Only the lines from the one containing "(409, 167) = (321, 512): orange" through the one containing "(479, 177) = (303, 607): none -> black cone" should be printed, exactly as they appear below, with both ends included.

- MATERIAL FOR THIS TASK -
● ● ●

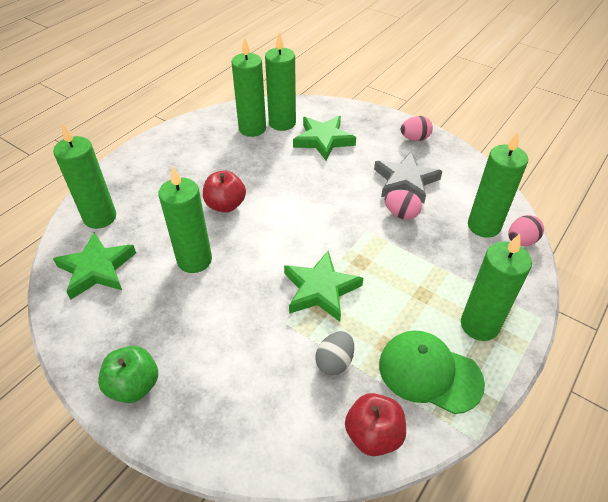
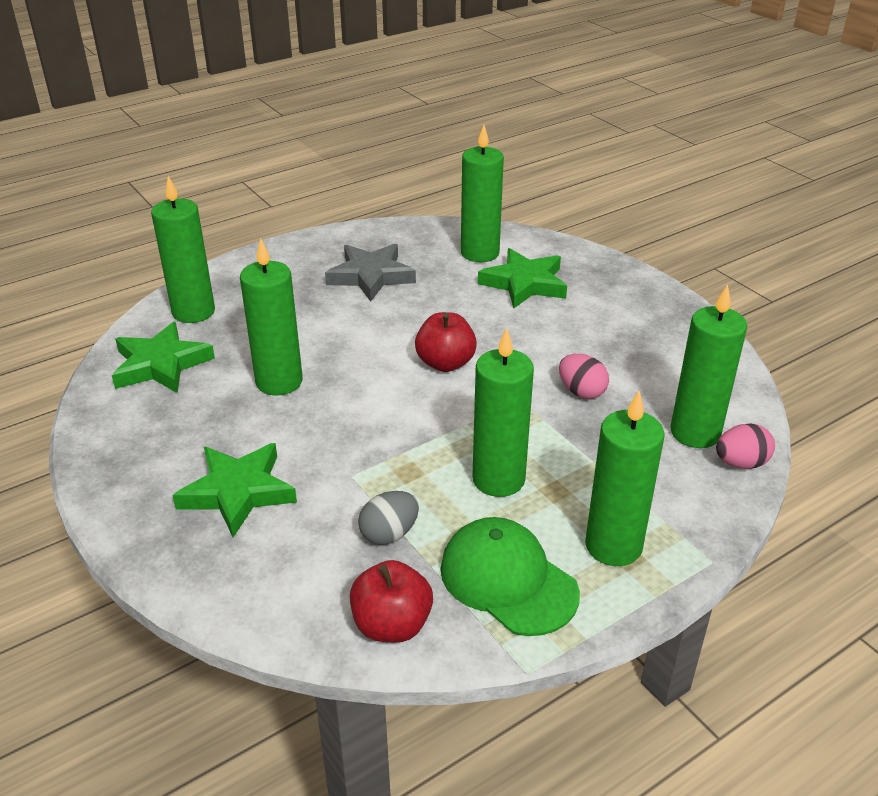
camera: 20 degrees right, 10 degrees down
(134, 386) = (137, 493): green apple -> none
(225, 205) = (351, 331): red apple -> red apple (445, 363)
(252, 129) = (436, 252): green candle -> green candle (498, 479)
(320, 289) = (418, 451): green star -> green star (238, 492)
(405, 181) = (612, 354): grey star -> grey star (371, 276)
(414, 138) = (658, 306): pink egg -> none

● ● ●

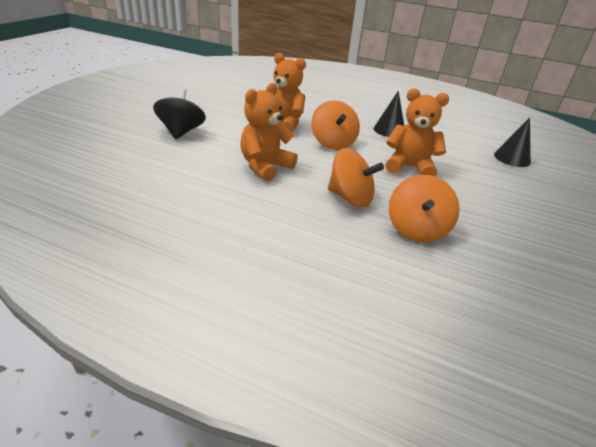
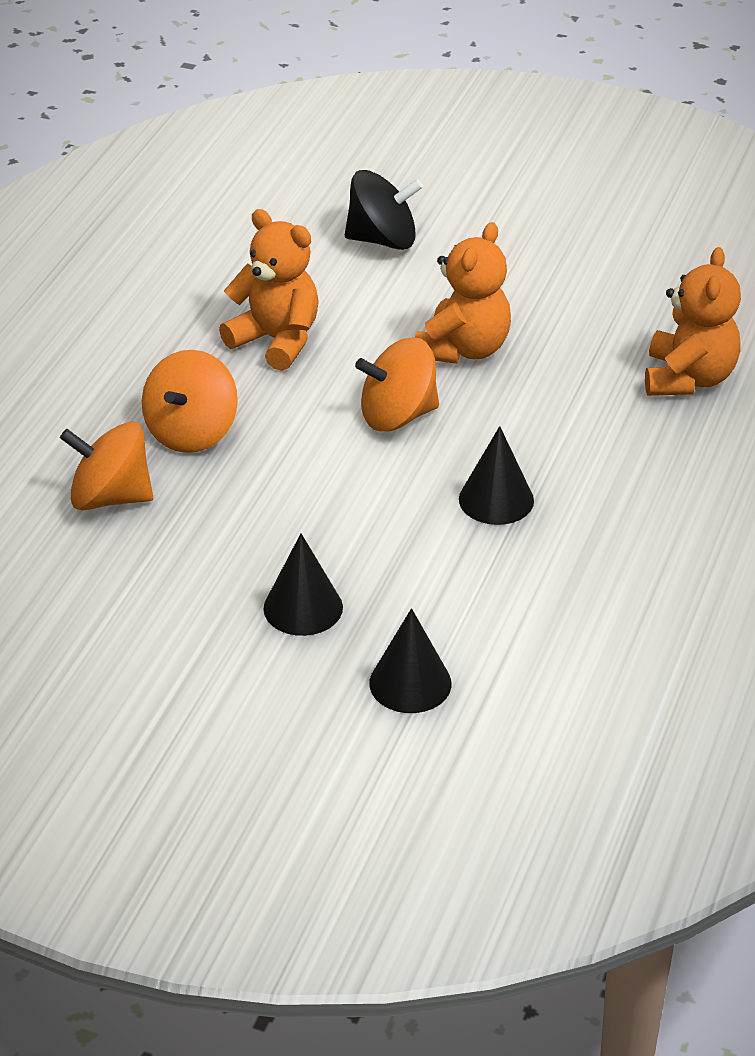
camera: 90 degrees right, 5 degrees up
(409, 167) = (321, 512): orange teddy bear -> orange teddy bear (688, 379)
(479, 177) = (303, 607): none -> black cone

● ● ●

- EXERCISE SOLUTION -
(409, 167) = (321, 512): orange teddy bear -> orange teddy bear (688, 379)
(479, 177) = (303, 607): none -> black cone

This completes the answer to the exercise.